## [Records shown]

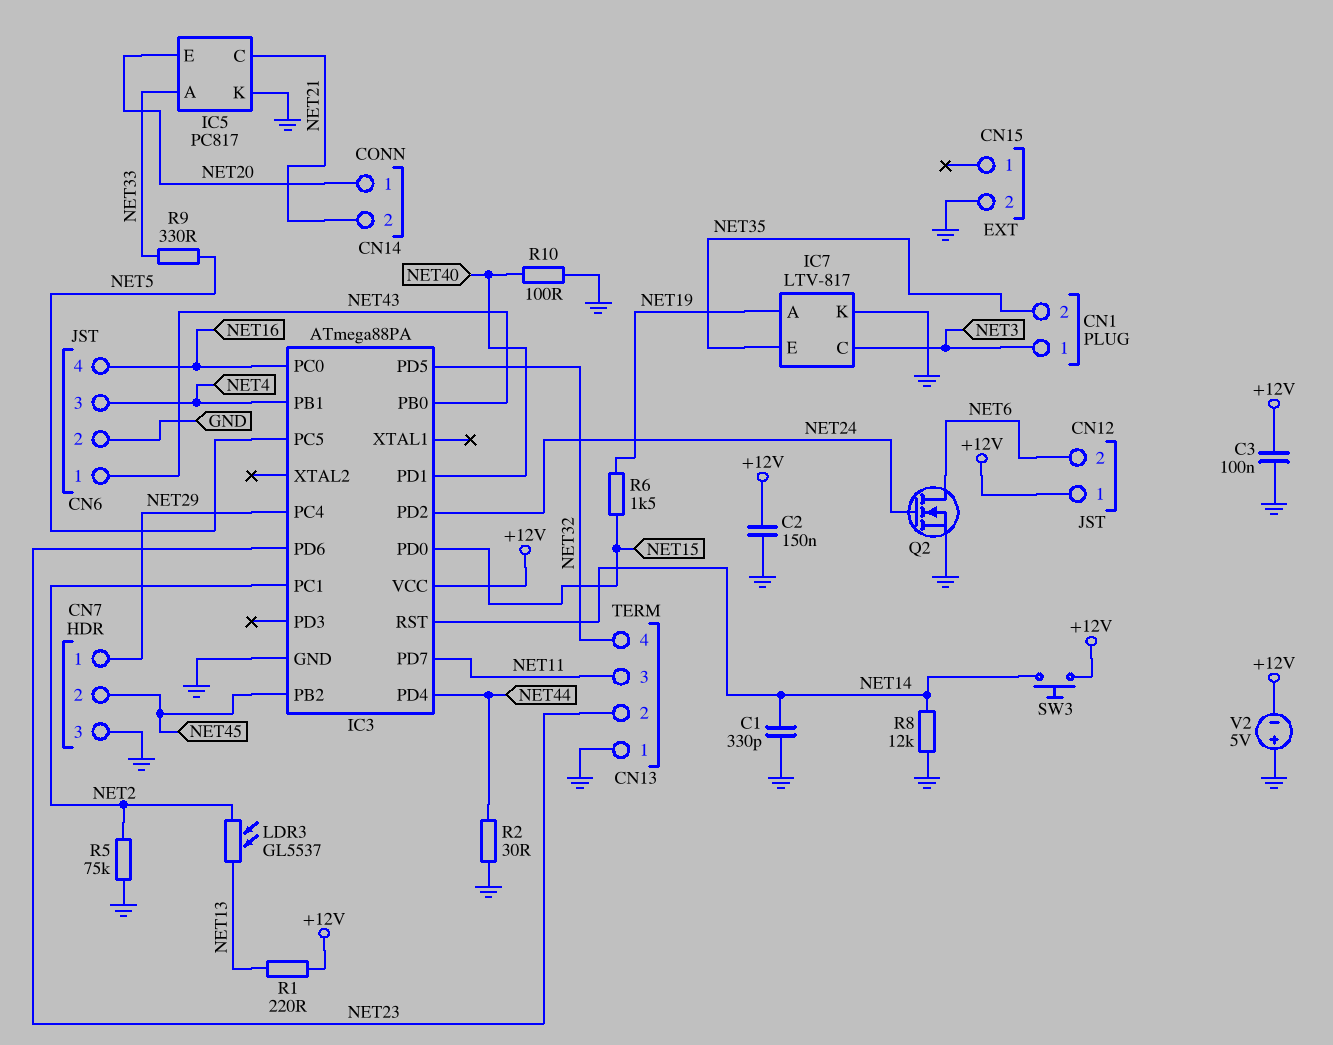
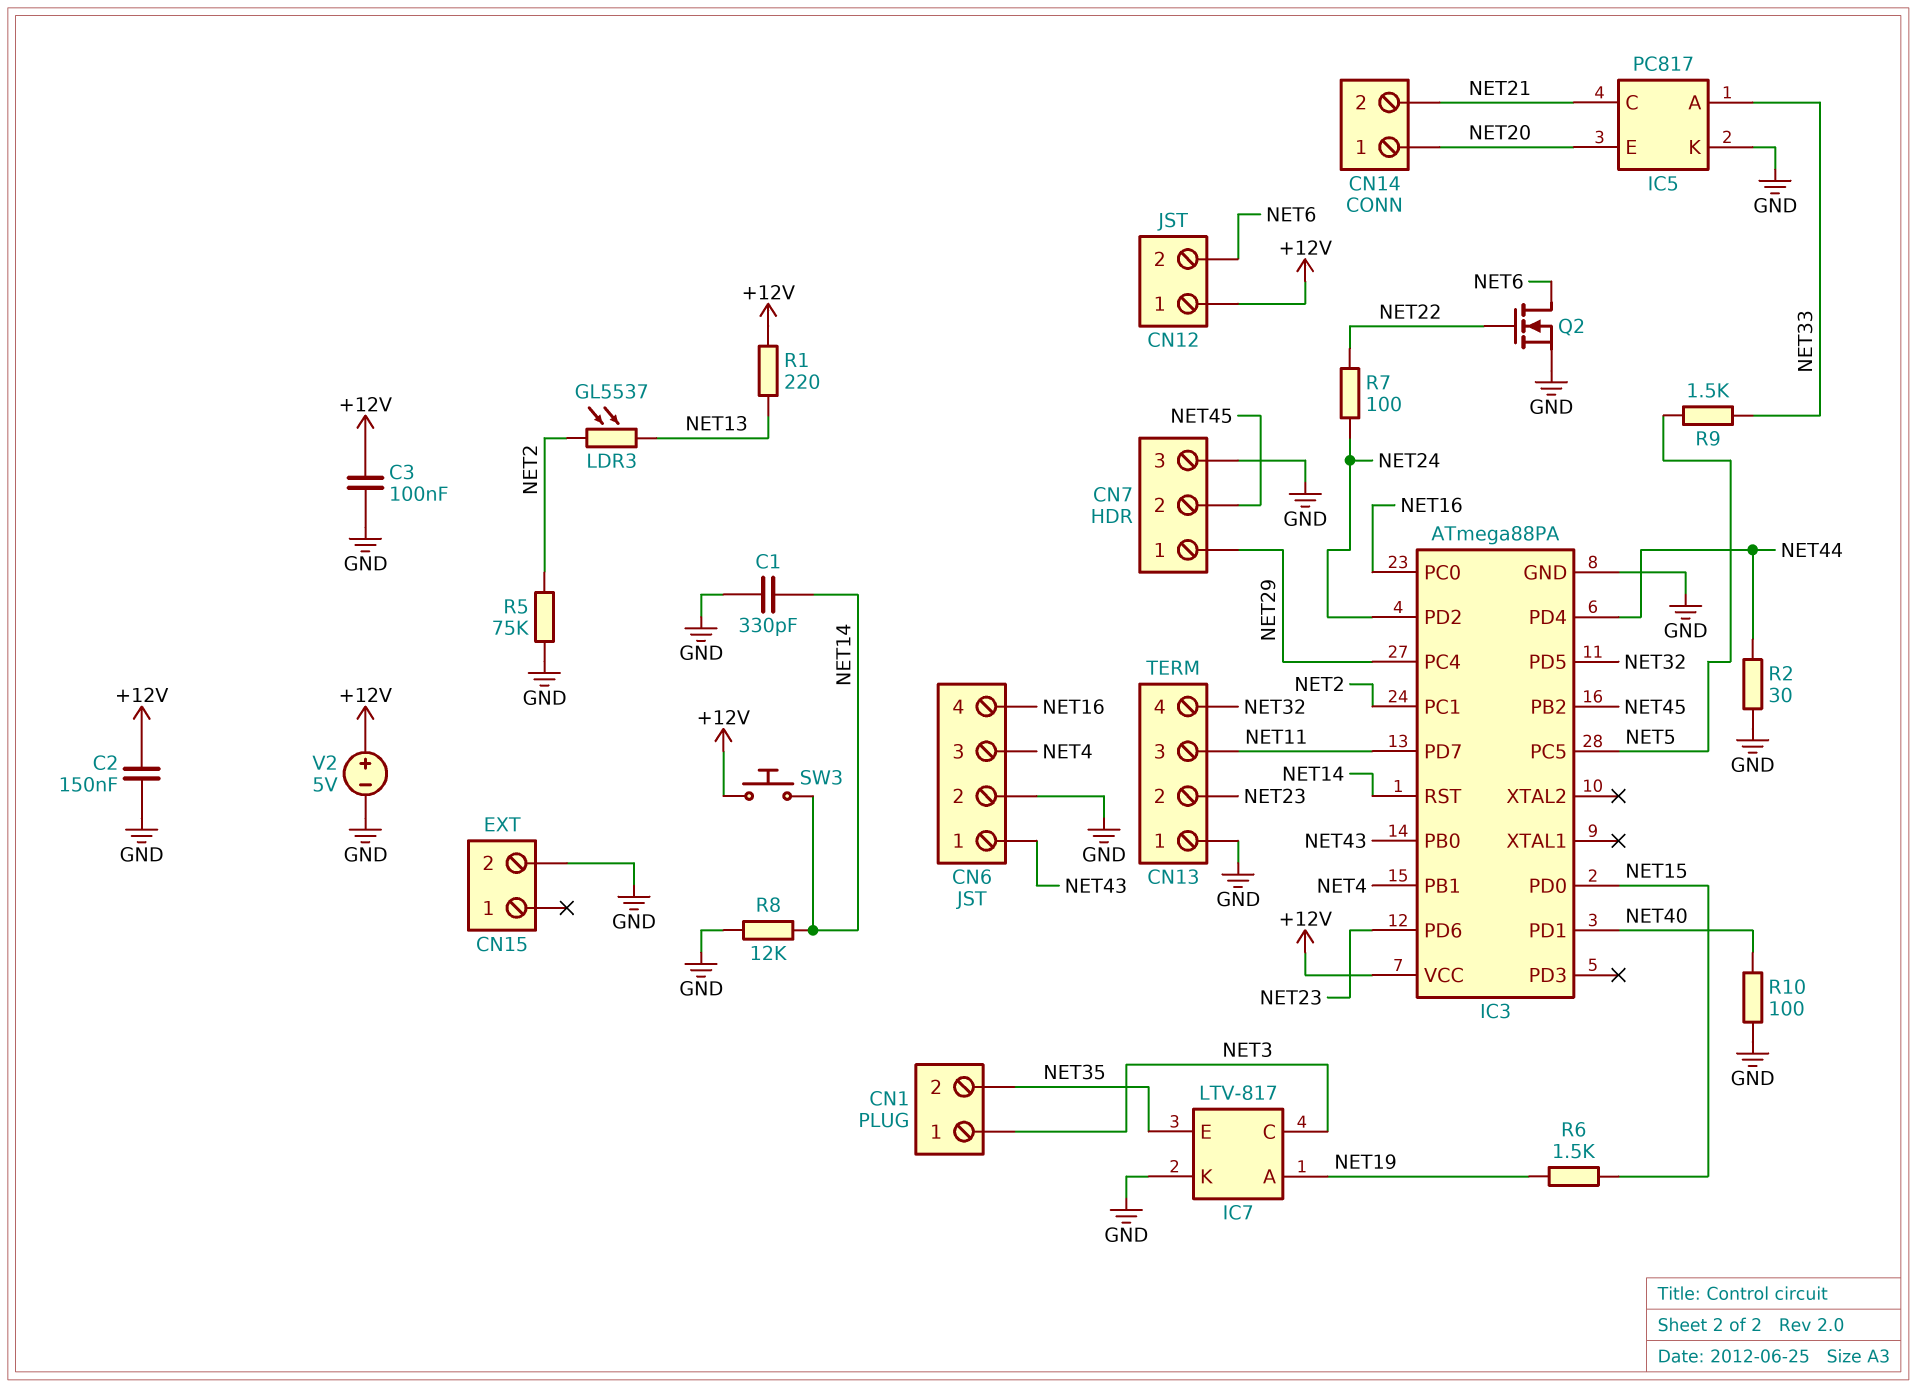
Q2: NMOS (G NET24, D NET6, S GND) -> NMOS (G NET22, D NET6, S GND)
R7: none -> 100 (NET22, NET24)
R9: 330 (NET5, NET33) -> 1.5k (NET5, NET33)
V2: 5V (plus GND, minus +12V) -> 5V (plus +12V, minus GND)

==

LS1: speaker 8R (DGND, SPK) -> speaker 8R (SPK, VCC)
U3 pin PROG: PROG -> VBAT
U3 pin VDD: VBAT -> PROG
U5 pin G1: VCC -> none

---

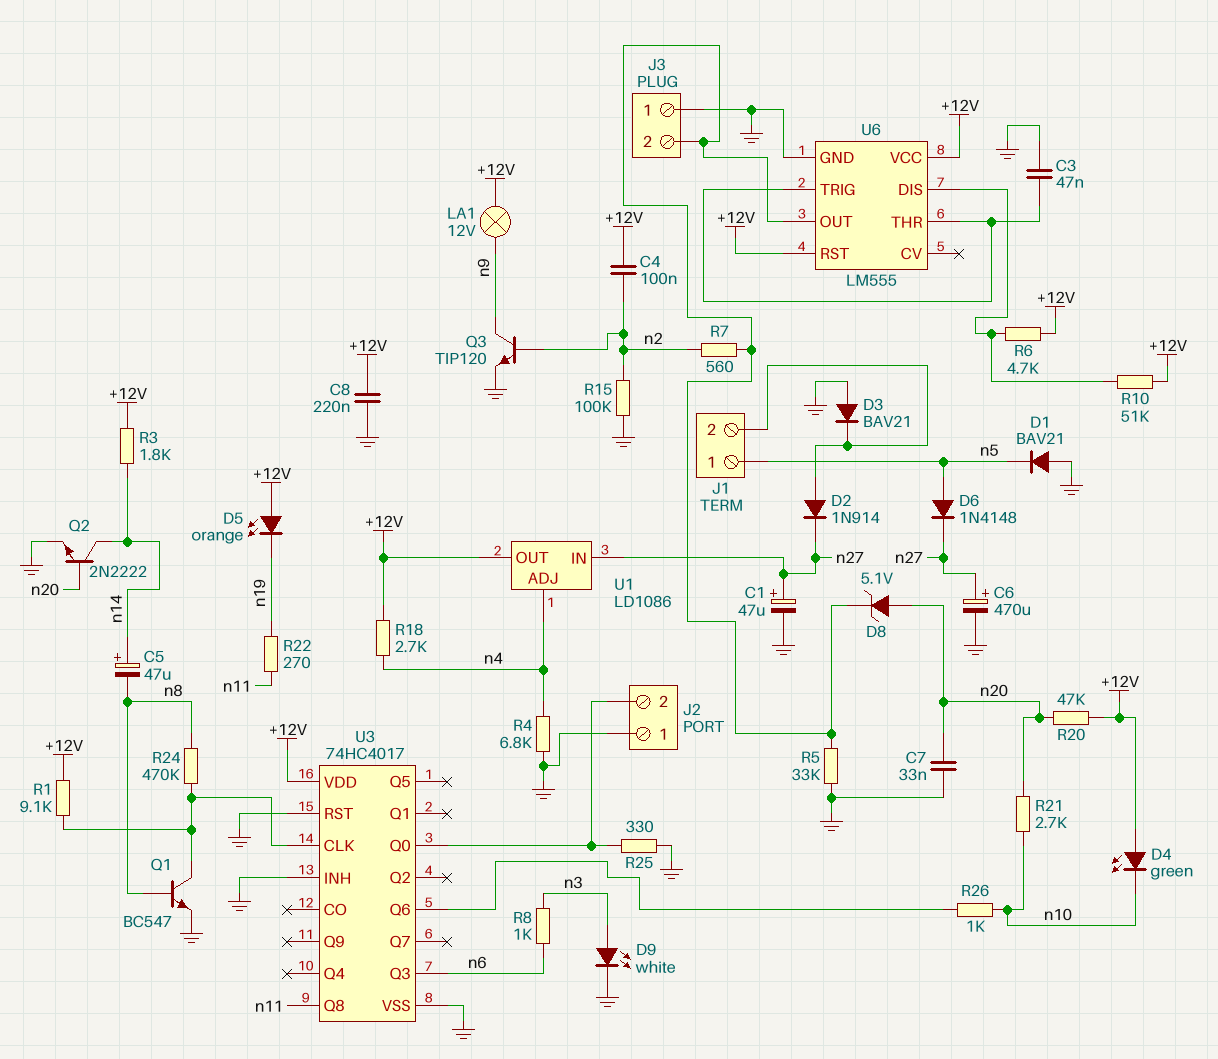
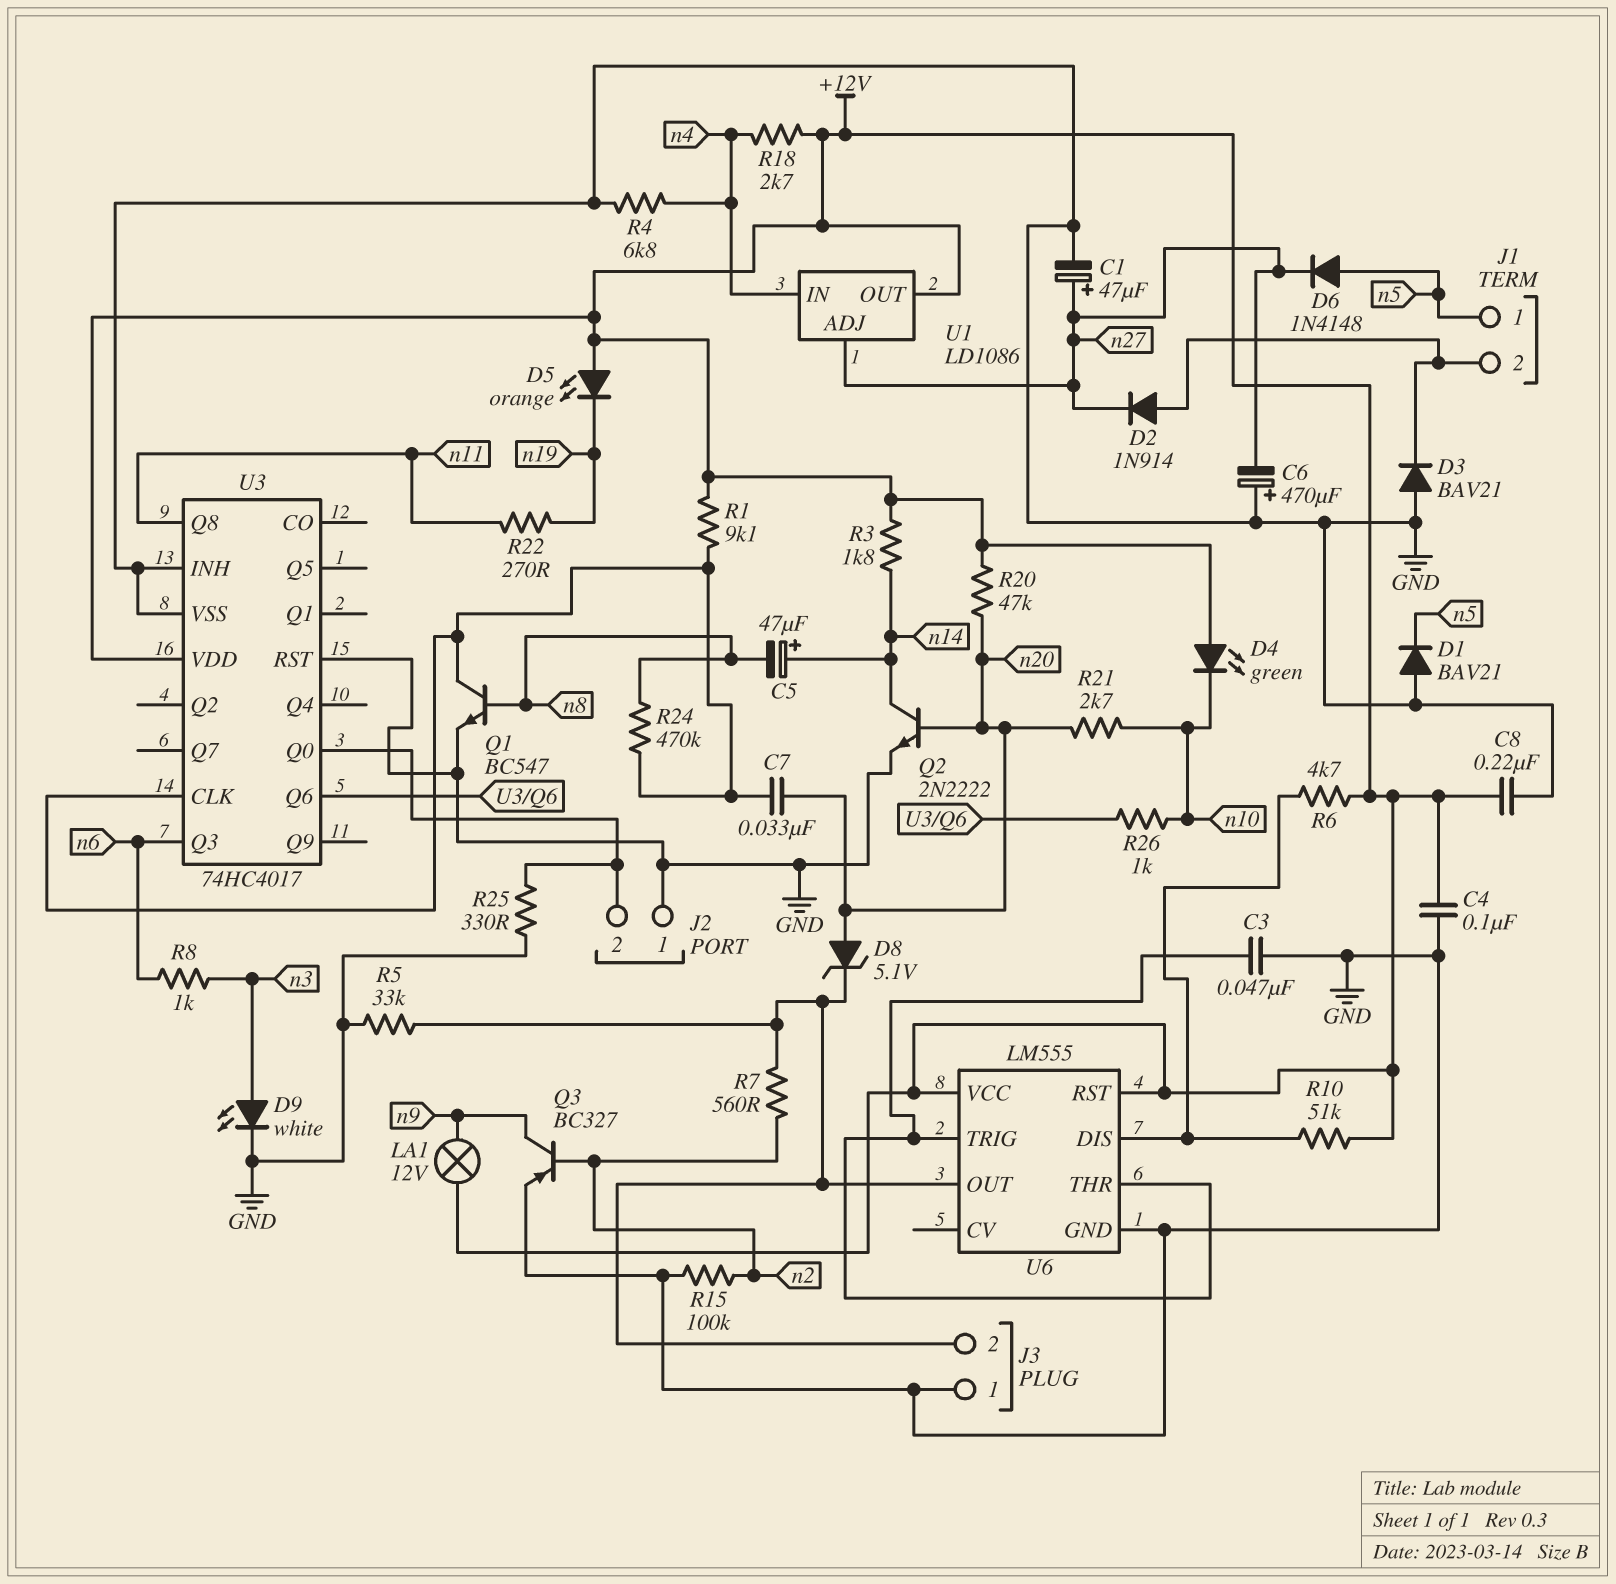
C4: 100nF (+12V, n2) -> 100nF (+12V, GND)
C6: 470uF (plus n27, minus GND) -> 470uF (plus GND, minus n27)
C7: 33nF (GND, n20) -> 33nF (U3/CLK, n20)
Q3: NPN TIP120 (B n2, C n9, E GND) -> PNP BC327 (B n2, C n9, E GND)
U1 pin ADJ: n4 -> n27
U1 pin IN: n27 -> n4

## [Exercise directions]
Lines wanted from the listing above: the line with "Q2: NMOS (G" up to and including the line with "V2: 5V (plus". Please write them out exactly, adding nothing else.

## [Output for this exercise]
Q2: NMOS (G NET24, D NET6, S GND) -> NMOS (G NET22, D NET6, S GND)
R7: none -> 100 (NET22, NET24)
R9: 330 (NET5, NET33) -> 1.5k (NET5, NET33)
V2: 5V (plus GND, minus +12V) -> 5V (plus +12V, minus GND)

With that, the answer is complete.